» **What is being asked**:
Retype all of the lines below with no changes.

++++

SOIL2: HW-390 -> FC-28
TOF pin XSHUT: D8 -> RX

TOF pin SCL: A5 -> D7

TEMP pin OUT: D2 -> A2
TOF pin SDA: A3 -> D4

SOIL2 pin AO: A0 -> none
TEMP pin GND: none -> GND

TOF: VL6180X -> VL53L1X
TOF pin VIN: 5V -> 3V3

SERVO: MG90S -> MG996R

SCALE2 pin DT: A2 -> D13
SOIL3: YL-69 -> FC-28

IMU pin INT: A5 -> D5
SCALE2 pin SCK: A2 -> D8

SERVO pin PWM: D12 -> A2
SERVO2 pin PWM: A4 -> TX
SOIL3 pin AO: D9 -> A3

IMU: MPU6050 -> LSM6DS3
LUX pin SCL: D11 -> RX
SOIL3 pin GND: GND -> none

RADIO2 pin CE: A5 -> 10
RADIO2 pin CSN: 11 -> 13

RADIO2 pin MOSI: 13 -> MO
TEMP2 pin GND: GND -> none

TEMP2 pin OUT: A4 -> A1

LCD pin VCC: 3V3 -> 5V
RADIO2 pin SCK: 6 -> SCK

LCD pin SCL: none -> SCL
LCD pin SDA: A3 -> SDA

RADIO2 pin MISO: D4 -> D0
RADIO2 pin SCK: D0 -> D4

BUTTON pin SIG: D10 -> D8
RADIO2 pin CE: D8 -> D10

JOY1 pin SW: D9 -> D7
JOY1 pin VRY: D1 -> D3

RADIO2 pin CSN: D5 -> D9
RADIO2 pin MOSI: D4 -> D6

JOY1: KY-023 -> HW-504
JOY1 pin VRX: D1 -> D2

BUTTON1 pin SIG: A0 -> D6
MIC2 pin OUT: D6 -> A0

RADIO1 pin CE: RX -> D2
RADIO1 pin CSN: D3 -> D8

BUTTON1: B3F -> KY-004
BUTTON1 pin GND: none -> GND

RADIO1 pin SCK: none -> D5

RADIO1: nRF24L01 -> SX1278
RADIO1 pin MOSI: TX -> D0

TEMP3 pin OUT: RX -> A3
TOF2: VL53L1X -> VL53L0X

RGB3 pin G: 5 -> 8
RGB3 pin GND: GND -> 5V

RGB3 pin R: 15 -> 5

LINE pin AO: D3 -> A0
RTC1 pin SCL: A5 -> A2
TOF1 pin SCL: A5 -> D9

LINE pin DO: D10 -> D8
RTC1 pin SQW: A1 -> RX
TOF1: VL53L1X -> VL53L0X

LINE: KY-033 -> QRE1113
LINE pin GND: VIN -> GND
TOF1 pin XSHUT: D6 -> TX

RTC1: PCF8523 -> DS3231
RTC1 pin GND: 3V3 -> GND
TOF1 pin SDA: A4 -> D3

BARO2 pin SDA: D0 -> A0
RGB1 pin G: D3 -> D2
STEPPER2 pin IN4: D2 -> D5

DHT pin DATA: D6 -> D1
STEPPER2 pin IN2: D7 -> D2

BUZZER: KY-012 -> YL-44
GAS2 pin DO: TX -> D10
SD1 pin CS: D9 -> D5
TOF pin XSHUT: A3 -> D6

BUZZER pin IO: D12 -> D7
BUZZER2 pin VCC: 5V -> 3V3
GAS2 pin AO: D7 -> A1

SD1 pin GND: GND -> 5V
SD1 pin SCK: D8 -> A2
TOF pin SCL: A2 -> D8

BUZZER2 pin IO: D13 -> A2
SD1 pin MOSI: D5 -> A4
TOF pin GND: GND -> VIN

++++

» **Exercise solution**:
SOIL2: HW-390 -> FC-28
TOF pin XSHUT: D8 -> RX

TOF pin SCL: A5 -> D7

TEMP pin OUT: D2 -> A2
TOF pin SDA: A3 -> D4

SOIL2 pin AO: A0 -> none
TEMP pin GND: none -> GND

TOF: VL6180X -> VL53L1X
TOF pin VIN: 5V -> 3V3

SERVO: MG90S -> MG996R

SCALE2 pin DT: A2 -> D13
SOIL3: YL-69 -> FC-28

IMU pin INT: A5 -> D5
SCALE2 pin SCK: A2 -> D8

SERVO pin PWM: D12 -> A2
SERVO2 pin PWM: A4 -> TX
SOIL3 pin AO: D9 -> A3

IMU: MPU6050 -> LSM6DS3
LUX pin SCL: D11 -> RX
SOIL3 pin GND: GND -> none

RADIO2 pin CE: A5 -> 10
RADIO2 pin CSN: 11 -> 13

RADIO2 pin MOSI: 13 -> MO
TEMP2 pin GND: GND -> none

TEMP2 pin OUT: A4 -> A1

LCD pin VCC: 3V3 -> 5V
RADIO2 pin SCK: 6 -> SCK

LCD pin SCL: none -> SCL
LCD pin SDA: A3 -> SDA

RADIO2 pin MISO: D4 -> D0
RADIO2 pin SCK: D0 -> D4

BUTTON pin SIG: D10 -> D8
RADIO2 pin CE: D8 -> D10

JOY1 pin SW: D9 -> D7
JOY1 pin VRY: D1 -> D3

RADIO2 pin CSN: D5 -> D9
RADIO2 pin MOSI: D4 -> D6

JOY1: KY-023 -> HW-504
JOY1 pin VRX: D1 -> D2

BUTTON1 pin SIG: A0 -> D6
MIC2 pin OUT: D6 -> A0

RADIO1 pin CE: RX -> D2
RADIO1 pin CSN: D3 -> D8

BUTTON1: B3F -> KY-004
BUTTON1 pin GND: none -> GND

RADIO1 pin SCK: none -> D5

RADIO1: nRF24L01 -> SX1278
RADIO1 pin MOSI: TX -> D0

TEMP3 pin OUT: RX -> A3
TOF2: VL53L1X -> VL53L0X

RGB3 pin G: 5 -> 8
RGB3 pin GND: GND -> 5V

RGB3 pin R: 15 -> 5

LINE pin AO: D3 -> A0
RTC1 pin SCL: A5 -> A2
TOF1 pin SCL: A5 -> D9

LINE pin DO: D10 -> D8
RTC1 pin SQW: A1 -> RX
TOF1: VL53L1X -> VL53L0X

LINE: KY-033 -> QRE1113
LINE pin GND: VIN -> GND
TOF1 pin XSHUT: D6 -> TX

RTC1: PCF8523 -> DS3231
RTC1 pin GND: 3V3 -> GND
TOF1 pin SDA: A4 -> D3

BARO2 pin SDA: D0 -> A0
RGB1 pin G: D3 -> D2
STEPPER2 pin IN4: D2 -> D5

DHT pin DATA: D6 -> D1
STEPPER2 pin IN2: D7 -> D2

BUZZER: KY-012 -> YL-44
GAS2 pin DO: TX -> D10
SD1 pin CS: D9 -> D5
TOF pin XSHUT: A3 -> D6

BUZZER pin IO: D12 -> D7
BUZZER2 pin VCC: 5V -> 3V3
GAS2 pin AO: D7 -> A1

SD1 pin GND: GND -> 5V
SD1 pin SCK: D8 -> A2
TOF pin SCL: A2 -> D8

BUZZER2 pin IO: D13 -> A2
SD1 pin MOSI: D5 -> A4
TOF pin GND: GND -> VIN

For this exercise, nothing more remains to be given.